INSTRUCTIONS TO FOLLOW: Using the records below, output the stretch that opens with the line containing "R2: 560 (LED, Y5) -> 330 (LED, Y5)" and closes with the line containing "U6: buffer (in", exactly and including both lines, with nothing more.

RECORDED DATA:

= = =

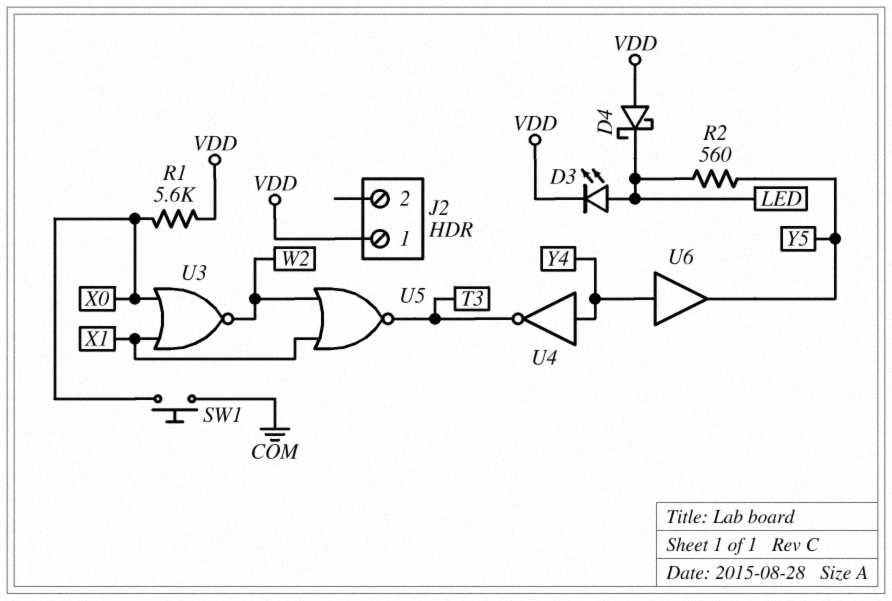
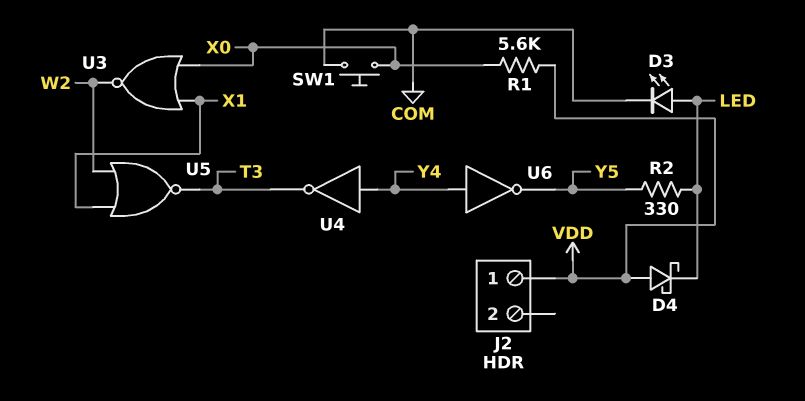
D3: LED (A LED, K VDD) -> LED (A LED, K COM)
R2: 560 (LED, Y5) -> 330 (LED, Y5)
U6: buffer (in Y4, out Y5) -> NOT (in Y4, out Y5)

= = =

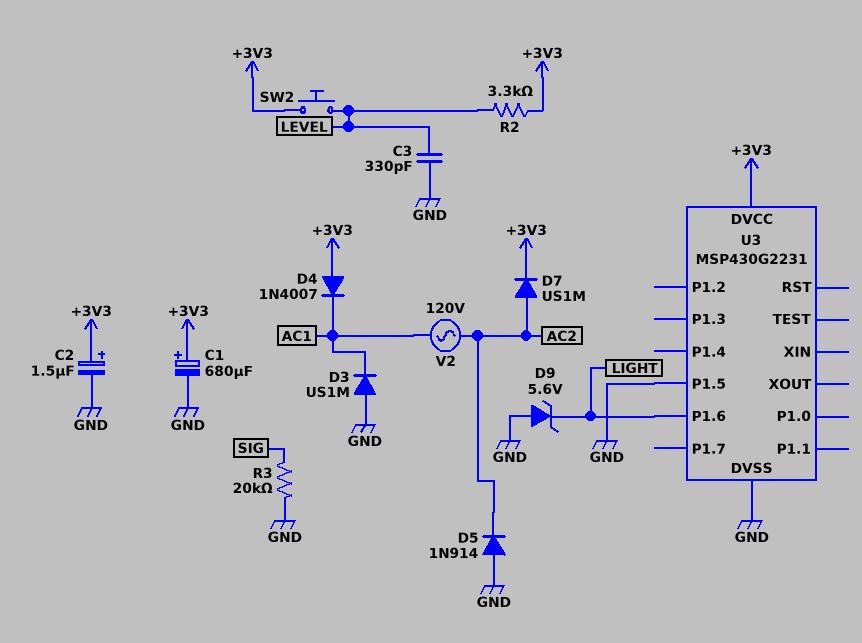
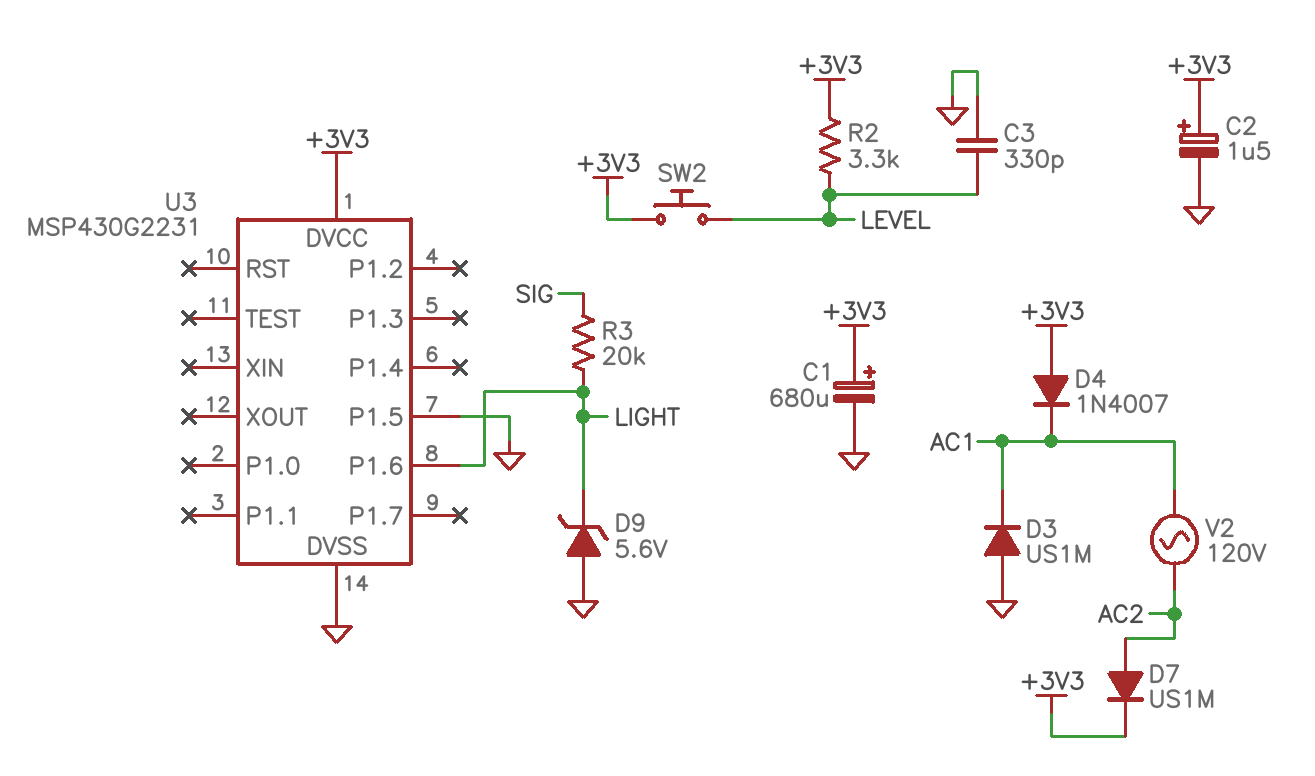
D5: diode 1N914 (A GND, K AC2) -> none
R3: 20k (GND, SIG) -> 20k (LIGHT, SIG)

= = =

ANSWER TO THIS PROBLEM:
R2: 560 (LED, Y5) -> 330 (LED, Y5)
U6: buffer (in Y4, out Y5) -> NOT (in Y4, out Y5)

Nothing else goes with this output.